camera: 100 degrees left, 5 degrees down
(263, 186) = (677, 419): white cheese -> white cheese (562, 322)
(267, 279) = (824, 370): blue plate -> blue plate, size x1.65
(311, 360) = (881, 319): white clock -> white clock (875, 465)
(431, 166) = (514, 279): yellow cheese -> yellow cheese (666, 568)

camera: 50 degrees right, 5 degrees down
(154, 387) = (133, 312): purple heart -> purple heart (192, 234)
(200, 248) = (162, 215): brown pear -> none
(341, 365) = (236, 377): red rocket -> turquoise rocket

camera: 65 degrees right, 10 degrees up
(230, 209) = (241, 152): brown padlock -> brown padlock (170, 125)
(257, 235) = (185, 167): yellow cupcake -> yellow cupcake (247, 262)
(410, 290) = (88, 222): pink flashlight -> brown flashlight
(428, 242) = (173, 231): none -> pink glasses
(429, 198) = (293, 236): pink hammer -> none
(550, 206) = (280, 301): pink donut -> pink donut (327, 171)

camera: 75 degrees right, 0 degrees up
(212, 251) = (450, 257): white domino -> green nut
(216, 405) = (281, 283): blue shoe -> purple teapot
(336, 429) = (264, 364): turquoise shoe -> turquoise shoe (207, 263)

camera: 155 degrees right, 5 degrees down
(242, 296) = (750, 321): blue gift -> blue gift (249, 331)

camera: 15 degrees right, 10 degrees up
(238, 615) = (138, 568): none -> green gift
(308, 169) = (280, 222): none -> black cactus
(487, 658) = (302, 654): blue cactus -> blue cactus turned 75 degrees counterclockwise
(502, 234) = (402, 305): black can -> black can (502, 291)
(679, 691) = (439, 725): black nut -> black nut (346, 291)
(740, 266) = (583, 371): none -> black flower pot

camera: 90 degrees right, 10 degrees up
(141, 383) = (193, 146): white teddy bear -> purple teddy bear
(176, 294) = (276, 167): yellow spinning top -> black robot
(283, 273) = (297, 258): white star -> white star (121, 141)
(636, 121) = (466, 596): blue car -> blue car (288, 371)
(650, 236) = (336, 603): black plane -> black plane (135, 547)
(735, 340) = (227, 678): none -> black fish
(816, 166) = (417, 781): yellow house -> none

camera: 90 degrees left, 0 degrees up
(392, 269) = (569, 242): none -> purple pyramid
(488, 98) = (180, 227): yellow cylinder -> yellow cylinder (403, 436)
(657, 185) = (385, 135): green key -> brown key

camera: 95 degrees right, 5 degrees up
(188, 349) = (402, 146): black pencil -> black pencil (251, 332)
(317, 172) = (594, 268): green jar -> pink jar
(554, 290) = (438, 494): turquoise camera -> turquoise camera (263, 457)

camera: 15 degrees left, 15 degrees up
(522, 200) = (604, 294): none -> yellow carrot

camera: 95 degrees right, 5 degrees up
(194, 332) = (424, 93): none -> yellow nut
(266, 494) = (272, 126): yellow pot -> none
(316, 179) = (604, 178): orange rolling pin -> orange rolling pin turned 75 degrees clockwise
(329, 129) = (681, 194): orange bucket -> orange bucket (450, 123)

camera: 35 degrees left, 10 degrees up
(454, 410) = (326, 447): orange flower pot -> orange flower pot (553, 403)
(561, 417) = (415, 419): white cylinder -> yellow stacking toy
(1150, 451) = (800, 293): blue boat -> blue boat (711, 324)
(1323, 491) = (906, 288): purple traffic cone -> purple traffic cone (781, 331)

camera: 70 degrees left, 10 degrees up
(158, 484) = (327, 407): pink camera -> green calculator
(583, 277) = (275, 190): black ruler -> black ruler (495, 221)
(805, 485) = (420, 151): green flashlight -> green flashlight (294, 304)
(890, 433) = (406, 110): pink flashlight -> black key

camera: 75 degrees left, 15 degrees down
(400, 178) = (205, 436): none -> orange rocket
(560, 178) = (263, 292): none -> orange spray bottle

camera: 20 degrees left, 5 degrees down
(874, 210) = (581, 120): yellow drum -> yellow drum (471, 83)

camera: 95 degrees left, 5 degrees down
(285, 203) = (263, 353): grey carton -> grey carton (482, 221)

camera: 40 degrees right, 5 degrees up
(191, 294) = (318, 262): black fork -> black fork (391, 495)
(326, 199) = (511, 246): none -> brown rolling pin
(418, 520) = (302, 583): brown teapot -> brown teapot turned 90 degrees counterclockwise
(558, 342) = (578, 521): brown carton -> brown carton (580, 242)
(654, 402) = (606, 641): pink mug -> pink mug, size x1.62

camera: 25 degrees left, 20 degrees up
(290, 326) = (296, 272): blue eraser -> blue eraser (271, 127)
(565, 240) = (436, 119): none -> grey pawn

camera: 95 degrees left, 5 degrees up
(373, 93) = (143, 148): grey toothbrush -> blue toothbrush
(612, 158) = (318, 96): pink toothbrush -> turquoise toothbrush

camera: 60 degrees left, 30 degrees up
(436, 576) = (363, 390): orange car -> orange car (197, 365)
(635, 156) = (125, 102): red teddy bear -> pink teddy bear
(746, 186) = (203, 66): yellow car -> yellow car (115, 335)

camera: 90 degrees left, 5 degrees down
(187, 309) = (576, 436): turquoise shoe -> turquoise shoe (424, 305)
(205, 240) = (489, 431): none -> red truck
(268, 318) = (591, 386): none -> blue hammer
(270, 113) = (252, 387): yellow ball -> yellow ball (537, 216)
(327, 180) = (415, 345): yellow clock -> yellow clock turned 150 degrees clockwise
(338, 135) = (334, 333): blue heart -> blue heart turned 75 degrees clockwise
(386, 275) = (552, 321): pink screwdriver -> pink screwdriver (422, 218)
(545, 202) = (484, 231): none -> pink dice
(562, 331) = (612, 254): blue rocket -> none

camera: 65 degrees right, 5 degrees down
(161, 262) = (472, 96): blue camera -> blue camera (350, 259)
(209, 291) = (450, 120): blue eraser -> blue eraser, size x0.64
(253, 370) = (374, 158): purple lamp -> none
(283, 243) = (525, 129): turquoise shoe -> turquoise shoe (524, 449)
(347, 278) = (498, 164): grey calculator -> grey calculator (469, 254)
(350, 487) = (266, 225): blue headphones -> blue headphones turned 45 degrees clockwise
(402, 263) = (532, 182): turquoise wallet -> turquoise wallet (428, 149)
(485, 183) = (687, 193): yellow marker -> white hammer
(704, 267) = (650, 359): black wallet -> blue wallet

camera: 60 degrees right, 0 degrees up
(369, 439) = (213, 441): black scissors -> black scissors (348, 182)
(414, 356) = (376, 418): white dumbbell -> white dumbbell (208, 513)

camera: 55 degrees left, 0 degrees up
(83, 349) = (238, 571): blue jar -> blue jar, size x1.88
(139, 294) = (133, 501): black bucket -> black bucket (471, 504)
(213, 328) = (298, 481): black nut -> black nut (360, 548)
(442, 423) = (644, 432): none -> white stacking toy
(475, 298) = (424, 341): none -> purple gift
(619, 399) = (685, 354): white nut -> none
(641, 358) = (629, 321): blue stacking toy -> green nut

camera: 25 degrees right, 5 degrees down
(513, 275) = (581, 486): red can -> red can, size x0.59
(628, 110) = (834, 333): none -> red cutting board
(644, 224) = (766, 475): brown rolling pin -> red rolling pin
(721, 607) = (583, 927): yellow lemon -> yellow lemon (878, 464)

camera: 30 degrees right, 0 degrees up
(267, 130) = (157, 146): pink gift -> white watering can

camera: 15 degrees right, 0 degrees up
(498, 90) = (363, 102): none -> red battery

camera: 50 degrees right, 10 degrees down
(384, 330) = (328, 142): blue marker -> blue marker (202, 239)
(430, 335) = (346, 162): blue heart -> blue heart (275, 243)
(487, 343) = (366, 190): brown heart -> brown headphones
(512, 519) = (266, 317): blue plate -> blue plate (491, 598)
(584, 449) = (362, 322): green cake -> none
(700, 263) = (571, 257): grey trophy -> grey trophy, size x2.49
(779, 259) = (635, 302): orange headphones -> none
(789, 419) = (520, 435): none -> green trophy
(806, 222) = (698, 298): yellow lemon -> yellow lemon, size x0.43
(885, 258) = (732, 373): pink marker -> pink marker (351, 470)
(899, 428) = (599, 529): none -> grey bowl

WHAT YOU ARE ASKED TO DO – From the first line of the data above through the line containing "(311, 360) = (881, 319): white", set each line down again exactly; include both ends and omit everything else.

YOUR SOLUTION –
camera: 100 degrees left, 5 degrees down
(263, 186) = (677, 419): white cheese -> white cheese (562, 322)
(267, 279) = (824, 370): blue plate -> blue plate, size x1.65
(311, 360) = (881, 319): white clock -> white clock (875, 465)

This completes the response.